* **Data rows**:
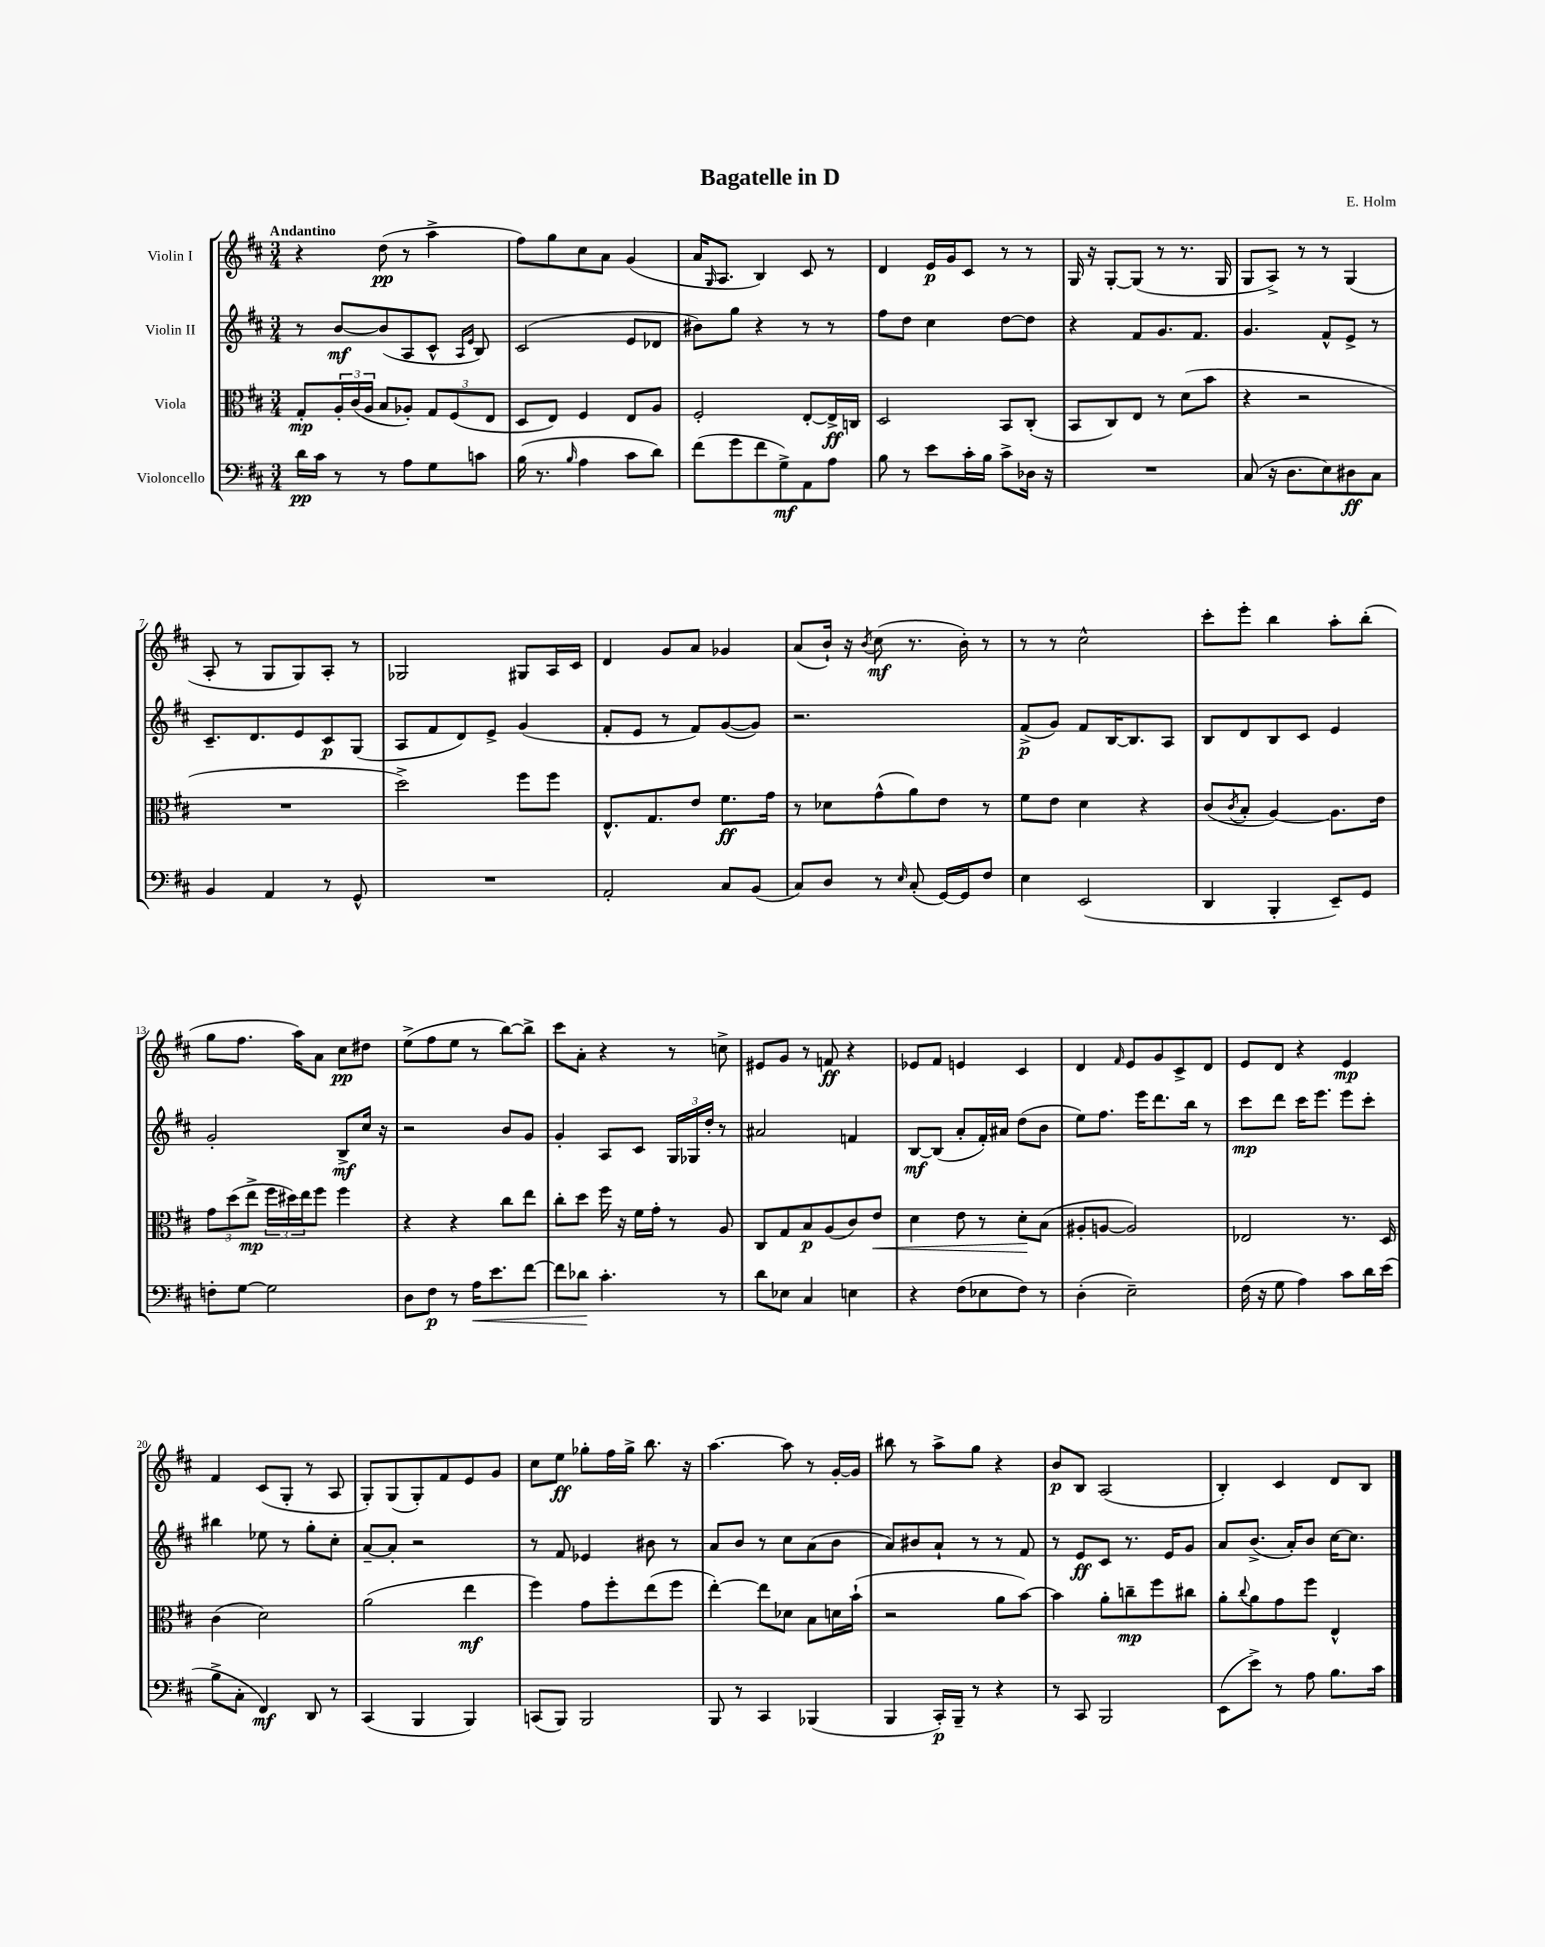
\header { title = "Bagatelle in D" composer = "E. Holm" }
<<
\new StaffGroup <<
\new Staff = "s0" \with { instrumentName = "Violin I" } {
    \clef treble \key d \major \numericTimeSignature \time 3/4 \tempo "Andantino"
    r4 d''8\pp( r8 a''4-> |
    fis''8) g''8 cis''8 a'8 g'4( |
    a'16 \grace { g16 } a8. b4) cis'8 r8 |
    d'4 e'16\p g'16 cis'8 r8 r8 |
    g16 r16 g8~-. g8( r8 r8. g16 |
    g8 a8->) r8 r8 g4( |
    a8-. r8 g8 g8) a8-. r8 |
    ges2 gis8 a16 cis'16 |
    d'4 g'8 a'8 ges'4 |
    a'8( b'16-!) r16 \acciaccatura { b'8 } cis''8\mf( r8. b'16-.) r8 |
    r8 r8 cis''2-^ |
    cis'''8-. e'''8-. b''4 a''8-. b''8-.( |
    g''8 fis''8. a''16) a'8 cis''8\pp dis''8 |
    e''8->( fis''8 e''8 r8 b''8~) b''8-> |
    cis'''8 a'8-. r4 r8 c''8-> |
    eis'8 g'8 r8 f'8\ff r4 |
    ees'8 fis'8 e'4 cis'4 |
    d'4 \grace { fis'16 } e'8 g'8 cis'8-> d'8 |
    e'8 d'8 r4 e'4\mp |
    fis'4 cis'8( g8-. r8 a8 |
    g8-.) g8( g8-.) fis'8 e'8 g'8 |
    cis''8 e''8\ff ges''8-. fis''16 ges''16-> b''8. r16 |
    a''4.~ a''8 r8 g'16~-. g'16 |
    bis''8 r8 a''8-> g''8 r4 |
    b'8\p b8 a2( |
    b4-.) cis'4 d'8 b8 \bar "|." |
}
\new Staff = "s1" \with { instrumentName = "Violin II" } {
    \clef treble \key d \major \numericTimeSignature \time 3/4
    r8 b'8~\mf b'8( a8 cis'8-^ \grace { a16 e'16 } b8) |
    cis'2( e'8 des'8 |
    bis'8) g''8 r4 r8 r8 |
    fis''8 d''8 cis''4 d''8~ d''8 |
    r4 fis'8 g'8. fis'8. |
    g'4. fis'8-^ e'8-> r8 |
    cis'8.-- d'8. e'8 cis'8\p g8( |
    a8 fis'8 d'8) e'8-> g'4( |
    fis'8-. e'8 r8 fis'8) g'8~( g'8) |
    r2. |
    fis'8->\p( g'8) fis'8 b16~ b8. a8 |
    b8 d'8 b8 cis'8 e'4 |
    g'2-. b8->\mf cis''16 r16 |
    r2 b'8 g'8 |
    g'4-. a8 cis'8 \tuplet 3/2 { g16 ges16 d''16-. } r8 |
    ais'2 f'4 |
    b8~\mf b8( a'8-. fis'16-.) ais'16 d''8( b'8 |
    e''8) fis''8. e'''16 d'''8. b''16 r8 |
    cis'''8\mp d'''8 cis'''16 e'''8. e'''8 cis'''8-. |
    bis''4 ees''8 r8 g''8-. cis''8-. |
    a'8~-- a'8-. r2 |
    r8 fis'8 ees'4 bis'8 r8 |
    a'8 b'8 r8 cis''8 a'8( b'8 |
    a'8) bis'8 a'8-! r8 r8 fis'8 |
    r8 e'8\ff cis'8 r8. e'16 g'8 |
    a'8 b'8.->( a'16-.) b'8 cis''16~ cis''8. \bar "|." |
}
\new Staff = "s2" \with { instrumentName = "Viola" } {
    \clef alto \key d \major \numericTimeSignature \time 3/4
    g8-.\mp \tuplet 3/2 { a16-. cis'16( a16 } b8 aes8-.) \tuplet 3/2 { g8 fis8( e8 } |
    d8 e8) fis4 e8 a8 |
    fis2-. e8~-. e16->\ff c16 |
    d2 b,8 cis8-.( |
    b,8 cis8) e8 r8 d'8( b'8 |
    r4 r2 |
    R2. |
    d''2->) fis''8 fis''8 |
    e8.-^ g8. e'8 fis'8.\ff g'16 |
    r8 des'8 g'8-^( a'8) e'8 r8 |
    fis'8 e'8 d'4 r4 |
    cis'8( \acciaccatura { cis'8 } b8-. a4~) a8. e'16 |
    \tuplet 3/2 { g'8 d''8( e''8->\mp } \tuplet 3/2 { fis''16 dis''16) e''16 } fis''8 fis''4 |
    r4 r4 cis''8 e''8 |
    cis''8-. d''8 fis''16 r16 fis'16 g'16-. r8 a8 |
    cis8 g8 b8\p a8( cis'8) e'8\< |
    d'4 e'8 r8 d'8-.\! b8( |
    ais8-. a8~ a2) |
    ees2 r8. d16 |
    cis'4( d'2) |
    a'2( e''4\mf |
    fis''4) g'8 fis''8-. e''8( fis''8 |
    e''4~-.) e''8 des'8 b8 d'16 b'16-!( |
    r2 a'8 b'8~) |
    b'4 a'8-. c''8--\mp fis''8 cis''8 |
    a'8-. \appoggiatura { cis''8 } a'8 g'8 fis''8 e4-^ \bar "|." |
}
\new Staff = "s3" \with { instrumentName = "Violoncello" } {
    \clef bass \key d \major \numericTimeSignature \time 3/4
    d'16\pp cis'16 r8 r8 a8 g8 c'8 |
    b16( r8. \grace { b16 } a4 cis'8 d'8) |
    fis'8( g'8 fis'8 g8->\mf) a,8 a8 |
    b8 r8 e'8 cis'16-. b16 cis'8-> des16 r16 |
    R2. |
    cis8( r16 d8. e8) dis8\ff cis8 |
    b,4 a,4 r8 g,8-^ |
    R2. |
    a,2-. cis8 b,8( |
    cis8) d8 r8 \grace { e16 } cis8-.( g,16~) g,16 fis8 |
    e4 e,2( |
    d,4 b,,4-. e,8--) g,8 |
    f8-. g8~ g2 |
    d8 fis8\p r8 a16\< e'8. fis'8~ |
    fis'8 des'8\! cis'4.-. r8 |
    d'8 ees8 cis4 e4 |
    r4 fis8( ees8 fis8) r8 |
    d4-.( e2--) |
    fis16( r16 g8 a4) cis'8 d'16 e'16( |
    b8-> cis8-. fis,4\mf) d,8 r8 |
    cis,4( b,,4 b,,4) |
    c,8( b,,8) b,,2 |
    b,,8 r8 cis,4 bes,,4( |
    b,,4 cis,16-.\p) b,,16-- r8 r4 |
    r8 cis,8 b,,2 |
    e,8( e'8->) r8 a8 b8. cis'16 \bar "|." |
}
>>
>>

* **Short task**:
Copy all of these lines again, swapping "Andantino" for "Moderato" and changing nothing else. Leave the pictures out.

* **Response to the task**:
\header { title = "Bagatelle in D" composer = "E. Holm" }
<<
\new StaffGroup <<
\new Staff = "s0" \with { instrumentName = "Violin I" } {
    \clef treble \key d \major \numericTimeSignature \time 3/4 \tempo "Moderato"
    r4 d''8\pp( r8 a''4-> |
    fis''8) g''8 cis''8 a'8 g'4( |
    a'16 \grace { g16 } a8. b4) cis'8 r8 |
    d'4 e'16\p g'16 cis'8 r8 r8 |
    g16 r16 g8~-. g8( r8 r8. g16 |
    g8 a8->) r8 r8 g4( |
    a8-. r8 g8 g8) a8-. r8 |
    ges2 gis8 a16 cis'16 |
    d'4 g'8 a'8 ges'4 |
    a'8( b'16-!) r16 \acciaccatura { b'8 } cis''8\mf( r8. b'16-.) r8 |
    r8 r8 cis''2-^ |
    cis'''8-. e'''8-. b''4 a''8-. b''8-.( |
    g''8 fis''8. a''16) a'8 cis''8\pp dis''8 |
    e''8->( fis''8 e''8 r8 b''8~) b''8-> |
    cis'''8 a'8-. r4 r8 c''8-> |
    eis'8 g'8 r8 f'8\ff r4 |
    ees'8 fis'8 e'4 cis'4 |
    d'4 \grace { fis'16 } e'8 g'8 cis'8-> d'8 |
    e'8 d'8 r4 e'4\mp |
    fis'4 cis'8( g8-. r8 a8 |
    g8-.) g8( g8-.) fis'8 e'8 g'8 |
    cis''8 e''8\ff ges''8-. fis''16 ges''16-> b''8. r16 |
    a''4.~ a''8 r8 g'16~-. g'16 |
    bis''8 r8 a''8-> g''8 r4 |
    b'8\p b8 a2( |
    b4-.) cis'4 d'8 b8 \bar "|." |
}
\new Staff = "s1" \with { instrumentName = "Violin II" } {
    \clef treble \key d \major \numericTimeSignature \time 3/4
    r8 b'8~\mf b'8( a8 cis'8-^ \grace { a16 e'16 } b8) |
    cis'2( e'8 des'8 |
    bis'8) g''8 r4 r8 r8 |
    fis''8 d''8 cis''4 d''8~ d''8 |
    r4 fis'8 g'8. fis'8. |
    g'4. fis'8-^ e'8-> r8 |
    cis'8.-- d'8. e'8 cis'8\p g8( |
    a8 fis'8 d'8) e'8-> g'4( |
    fis'8-. e'8 r8 fis'8) g'8~( g'8) |
    r2. |
    fis'8->\p( g'8) fis'8 b16~ b8. a8 |
    b8 d'8 b8 cis'8 e'4 |
    g'2-. b8->\mf cis''16 r16 |
    r2 b'8 g'8 |
    g'4-. a8 cis'8 \tuplet 3/2 { g16 ges16 d''16-. } r8 |
    ais'2 f'4 |
    b8~\mf b8( a'8-. fis'16-.) ais'16 d''8( b'8 |
    e''8) fis''8. e'''16 d'''8. b''16 r8 |
    cis'''8\mp d'''8 cis'''16 e'''8. e'''8 cis'''8-. |
    bis''4 ees''8 r8 g''8-. cis''8-. |
    a'8~-- a'8-. r2 |
    r8 fis'8 ees'4 bis'8 r8 |
    a'8 b'8 r8 cis''8 a'8( b'8 |
    a'8) bis'8 a'8-! r8 r8 fis'8 |
    r8 e'8\ff cis'8 r8. e'16 g'8 |
    a'8 b'8.->( a'16-.) b'8 cis''16~ cis''8. \bar "|." |
}
\new Staff = "s2" \with { instrumentName = "Viola" } {
    \clef alto \key d \major \numericTimeSignature \time 3/4
    g8-.\mp \tuplet 3/2 { a16-. cis'16( a16 } b8 aes8-.) \tuplet 3/2 { g8 fis8( e8 } |
    d8 e8) fis4 e8 a8 |
    fis2-. e8~-. e16->\ff c16 |
    d2 b,8 cis8-.( |
    b,8 cis8) e8 r8 d'8( b'8 |
    r4 r2 |
    R2. |
    d''2->) fis''8 fis''8 |
    e8.-^ g8. e'8 fis'8.\ff g'16 |
    r8 des'8 g'8-^( a'8) e'8 r8 |
    fis'8 e'8 d'4 r4 |
    cis'8( \acciaccatura { cis'8 } b8-. a4~) a8. e'16 |
    \tuplet 3/2 { g'8 d''8( e''8->\mp } \tuplet 3/2 { fis''16 dis''16) e''16 } fis''8 fis''4 |
    r4 r4 cis''8 e''8 |
    cis''8-. d''8 fis''16 r16 fis'16 g'16-. r8 a8 |
    cis8 g8 b8\p a8( cis'8) e'8\< |
    d'4 e'8 r8 d'8-.\! b8( |
    ais8-. a8~ a2) |
    ees2 r8. d16 |
    cis'4( d'2) |
    a'2( e''4\mf |
    fis''4) g'8 fis''8-. e''8( fis''8 |
    e''4~-.) e''8 des'8 b8 d'16 b'16-!( |
    r2 a'8 b'8~) |
    b'4 a'8-. c''8--\mp fis''8 cis''8 |
    a'8-. \appoggiatura { cis''8 } a'8 g'8 fis''8 e4-^ \bar "|." |
}
\new Staff = "s3" \with { instrumentName = "Violoncello" } {
    \clef bass \key d \major \numericTimeSignature \time 3/4
    d'16\pp cis'16 r8 r8 a8 g8 c'8 |
    b16( r8. \grace { b16 } a4 cis'8 d'8) |
    fis'8( g'8 fis'8 g8->\mf) a,8 a8 |
    b8 r8 e'8 cis'16-. b16 cis'8-> des16 r16 |
    R2. |
    cis8( r16 d8. e8) dis8\ff cis8 |
    b,4 a,4 r8 g,8-^ |
    R2. |
    a,2-. cis8 b,8( |
    cis8) d8 r8 \grace { e16 } cis8-.( g,16~) g,16 fis8 |
    e4 e,2( |
    d,4 b,,4-. e,8--) g,8 |
    f8-. g8~ g2 |
    d8 fis8\p r8 a16\< e'8. fis'8~ |
    fis'8 des'8\! cis'4.-. r8 |
    d'8 ees8 cis4 e4 |
    r4 fis8( ees8 fis8) r8 |
    d4-.( e2--) |
    fis16( r16 g8 a4) cis'8 d'16 e'16( |
    b8-> cis8-. fis,4\mf) d,8 r8 |
    cis,4( b,,4 b,,4) |
    c,8( b,,8) b,,2 |
    b,,8 r8 cis,4 bes,,4( |
    b,,4 cis,16-.\p) b,,16-- r8 r4 |
    r8 cis,8 b,,2 |
    e,8( e'8->) r8 a8 b8. cis'16 \bar "|." |
}
>>
>>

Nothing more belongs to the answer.